-- Records to use follows --

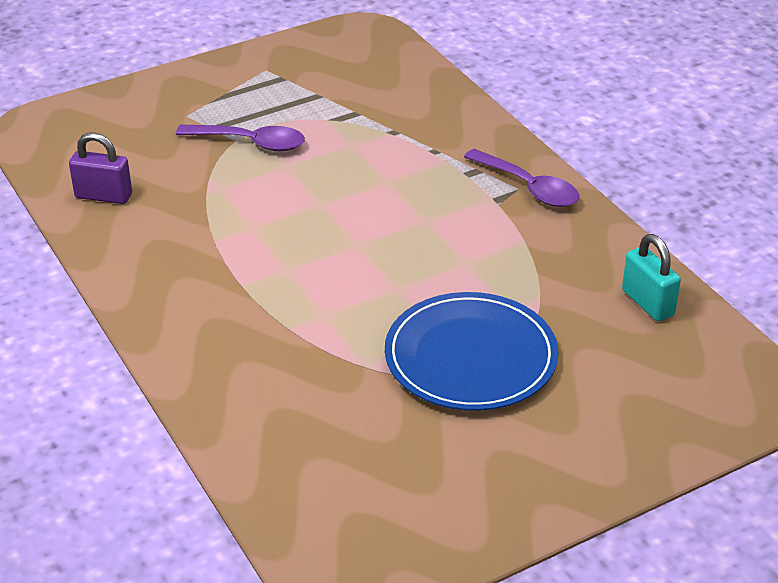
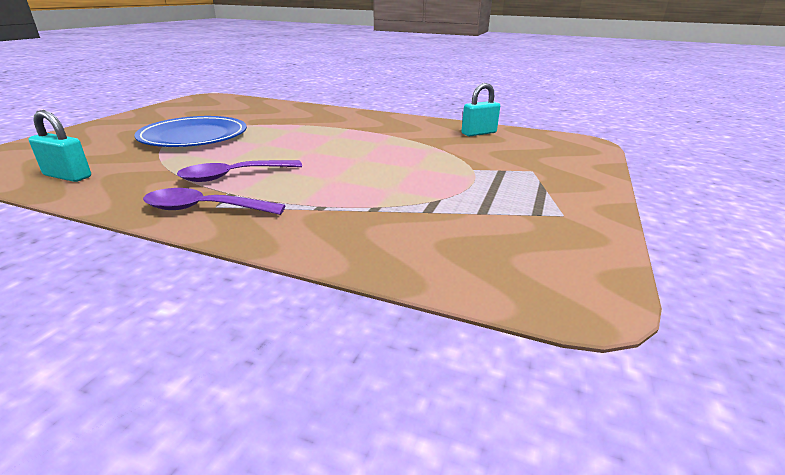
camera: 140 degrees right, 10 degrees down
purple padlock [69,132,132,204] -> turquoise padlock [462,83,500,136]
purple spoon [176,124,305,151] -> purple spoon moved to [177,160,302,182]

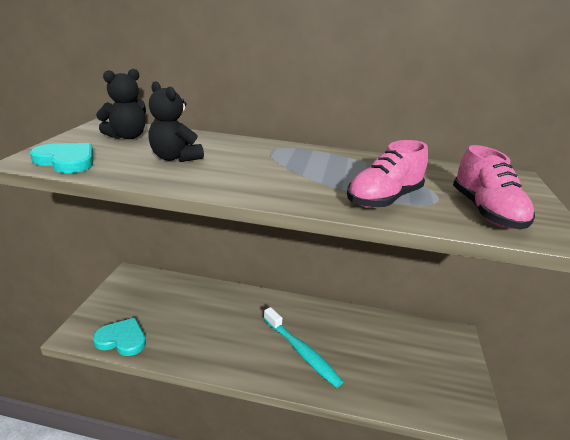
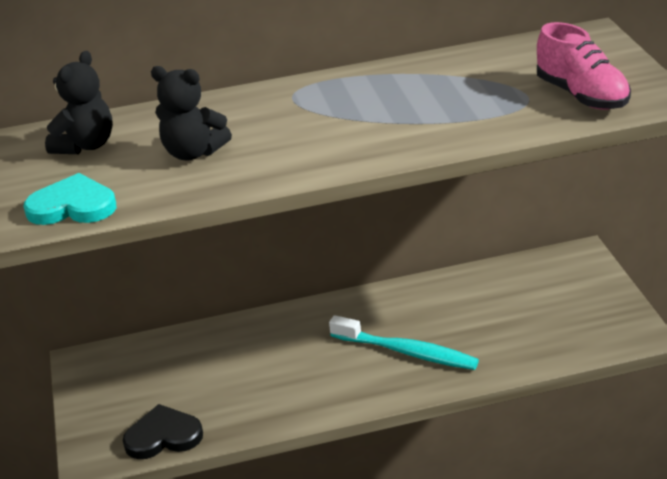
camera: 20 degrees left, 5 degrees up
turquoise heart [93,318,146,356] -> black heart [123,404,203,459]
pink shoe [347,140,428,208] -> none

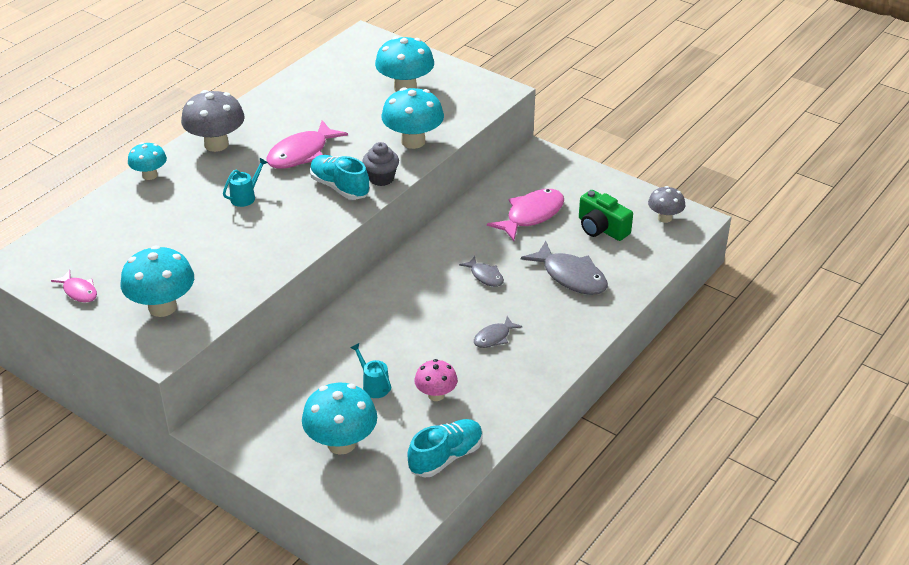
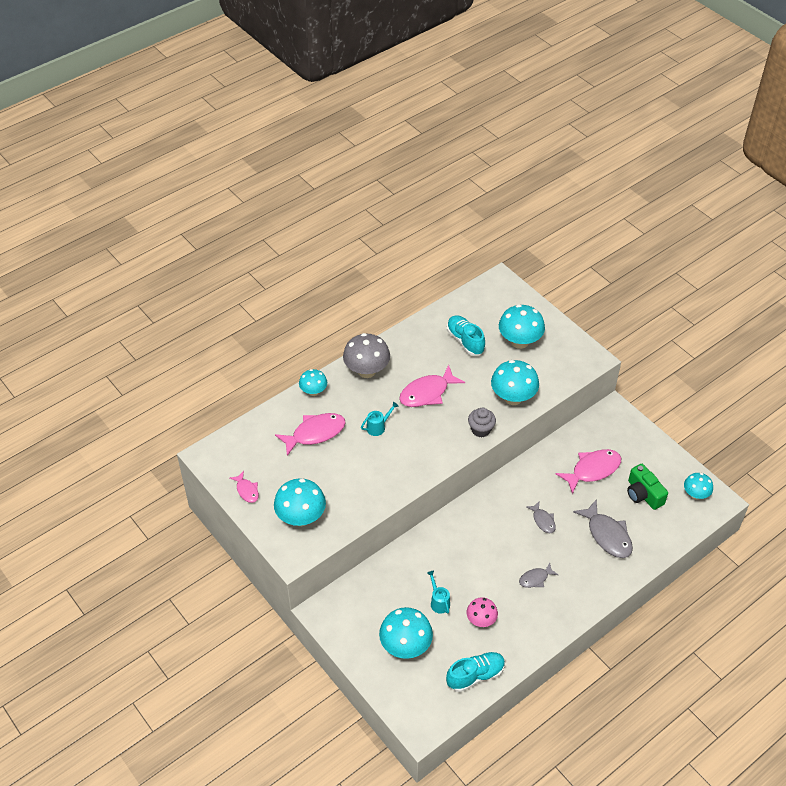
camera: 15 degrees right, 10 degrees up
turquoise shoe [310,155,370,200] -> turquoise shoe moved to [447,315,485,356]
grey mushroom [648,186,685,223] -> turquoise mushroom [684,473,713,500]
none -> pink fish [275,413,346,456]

-- Records to use concluded --

Work instruction: What you return should match the entries word for word, pictures aside.

Solution to the problem:
camera: 140 degrees right, 10 degrees down
purple padlock [69,132,132,204] -> turquoise padlock [462,83,500,136]
purple spoon [176,124,305,151] -> purple spoon moved to [177,160,302,182]

camera: 20 degrees left, 5 degrees up
turquoise heart [93,318,146,356] -> black heart [123,404,203,459]
pink shoe [347,140,428,208] -> none

camera: 15 degrees right, 10 degrees up
turquoise shoe [310,155,370,200] -> turquoise shoe moved to [447,315,485,356]
grey mushroom [648,186,685,223] -> turquoise mushroom [684,473,713,500]
none -> pink fish [275,413,346,456]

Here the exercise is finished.